[DATASET EXCERPTS — start]

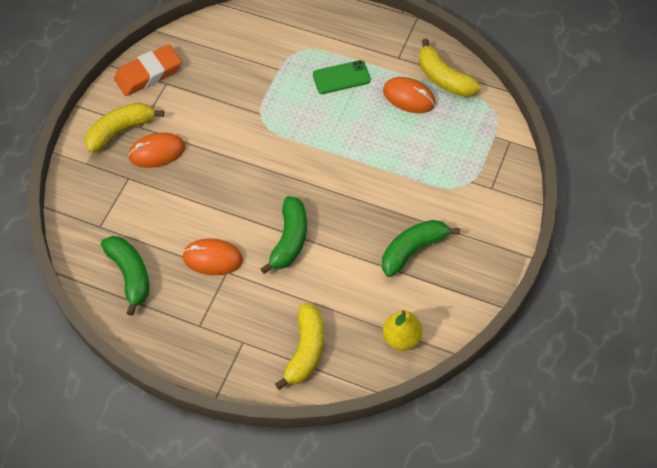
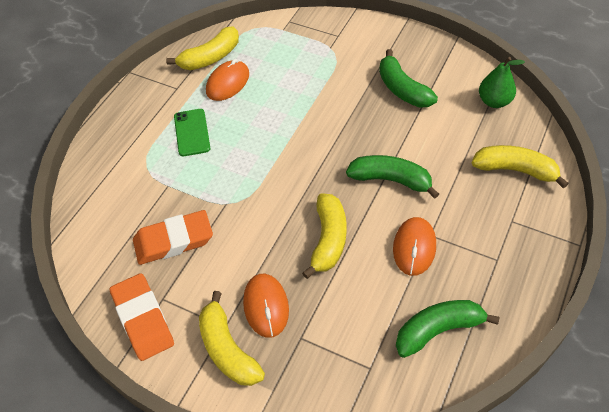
camera: 85 degrees left, 5 degrees down
(221, 82) = (173, 241): none -> orange eraser
(221, 192) = (328, 240): none -> yellow banana
(401, 338) = (494, 101): yellow pear -> green pear

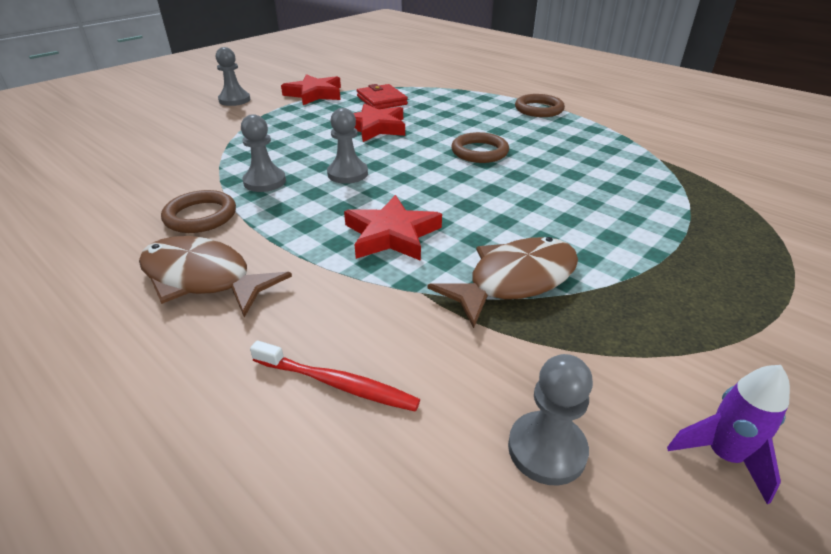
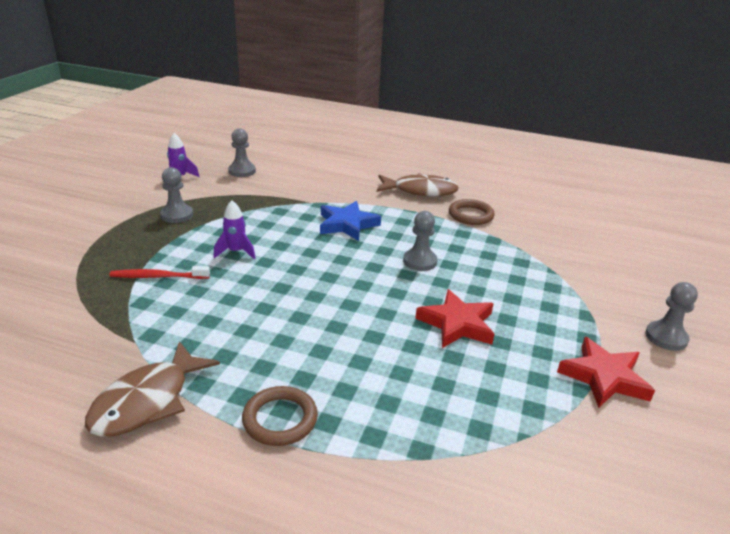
camera: 155 degrees right, 5 degrees down
(265, 182) = (469, 243): grey pawn -> grey pawn (177, 215)
(336, 383) = (324, 173): red toothbrush -> red toothbrush (158, 277)
(381, 100) = (506, 384): red wallet -> none
(392, 235) = (347, 224): red star -> blue star
(479, 152) = (326, 310): brown ring -> none
(515, 281) = (264, 214): brown fish -> brown fish (147, 401)
(566, 222) = (236, 252): none -> purple rocket

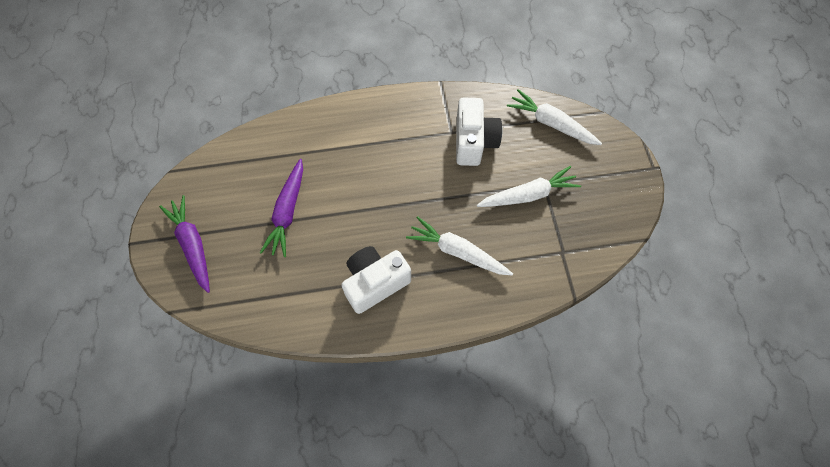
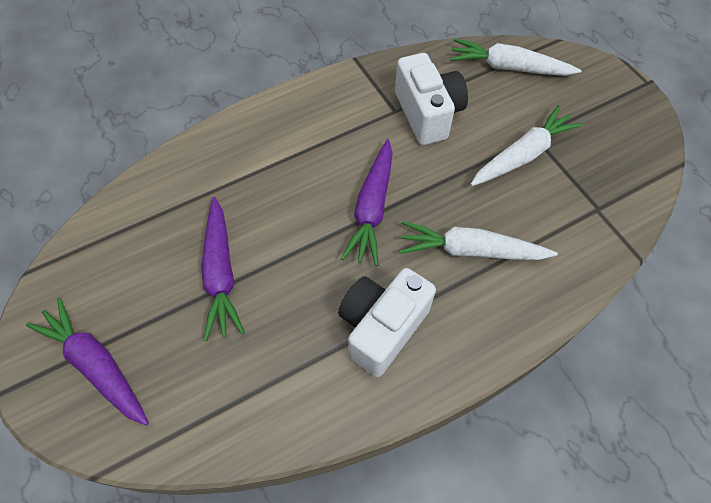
camera: 20 degrees left, 5 degrees down
(404, 200) = (372, 208): none -> purple carrot

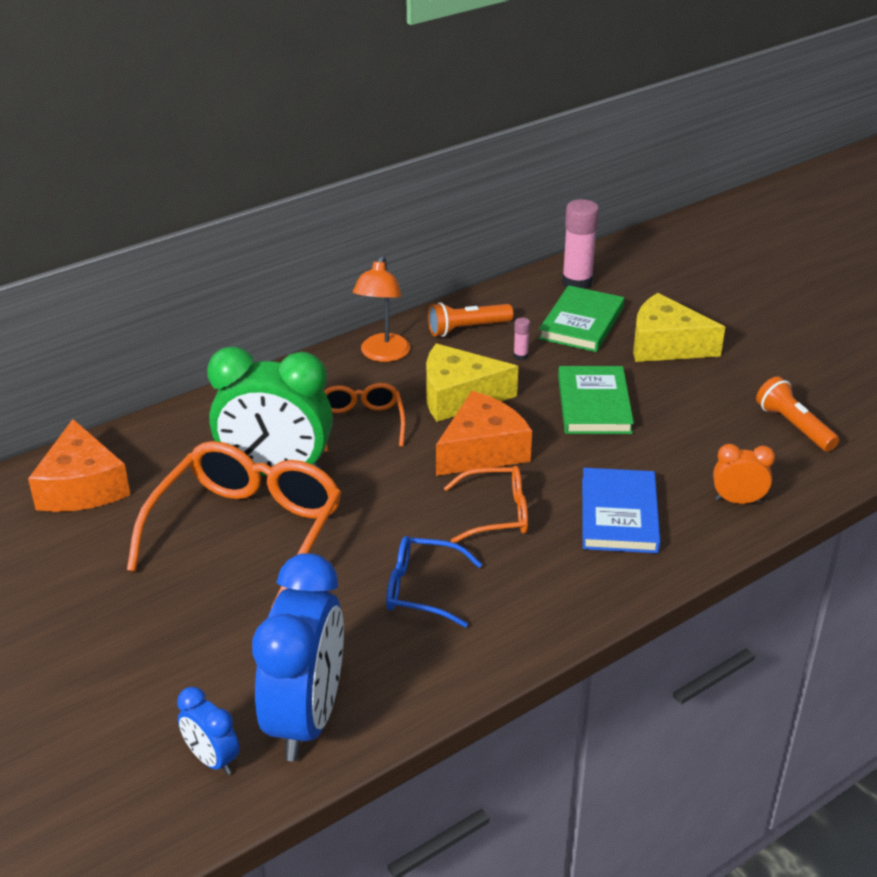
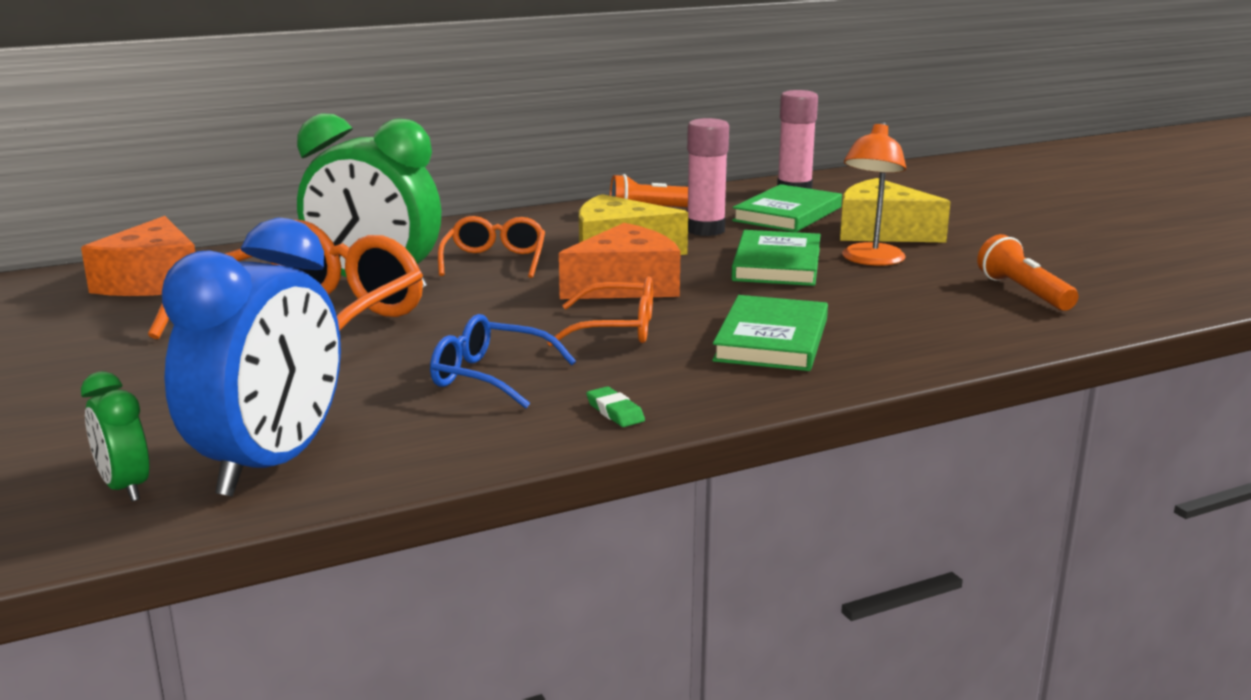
camera: 10 degrees right, 15 degrees down
(212, 759) = (125, 488): blue clock -> green clock
(383, 354) = (549, 221): orange lamp -> orange lamp (870, 260)
(520, 356) = (705, 230): pink glue stick -> pink glue stick, size x2.24
(531, 622) = (615, 412): none -> green eraser
(619, 515) = (772, 340): blue book -> green book
(738, 501) = (932, 340): orange clock -> none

[DATASET EXCERPTS — finish]

» **TRY IT**
From the top of the listing above, repeat each line exactly until you reach the line containing "(381, 100) = (506, 384): red wallet -> none", and repeat that one too. Leave the pictures out.

» **RESULT OF THIS EXERCISE**
camera: 85 degrees left, 5 degrees down
(221, 82) = (173, 241): none -> orange eraser
(221, 192) = (328, 240): none -> yellow banana
(401, 338) = (494, 101): yellow pear -> green pear

camera: 155 degrees right, 5 degrees down
(265, 182) = (469, 243): grey pawn -> grey pawn (177, 215)
(336, 383) = (324, 173): red toothbrush -> red toothbrush (158, 277)
(381, 100) = (506, 384): red wallet -> none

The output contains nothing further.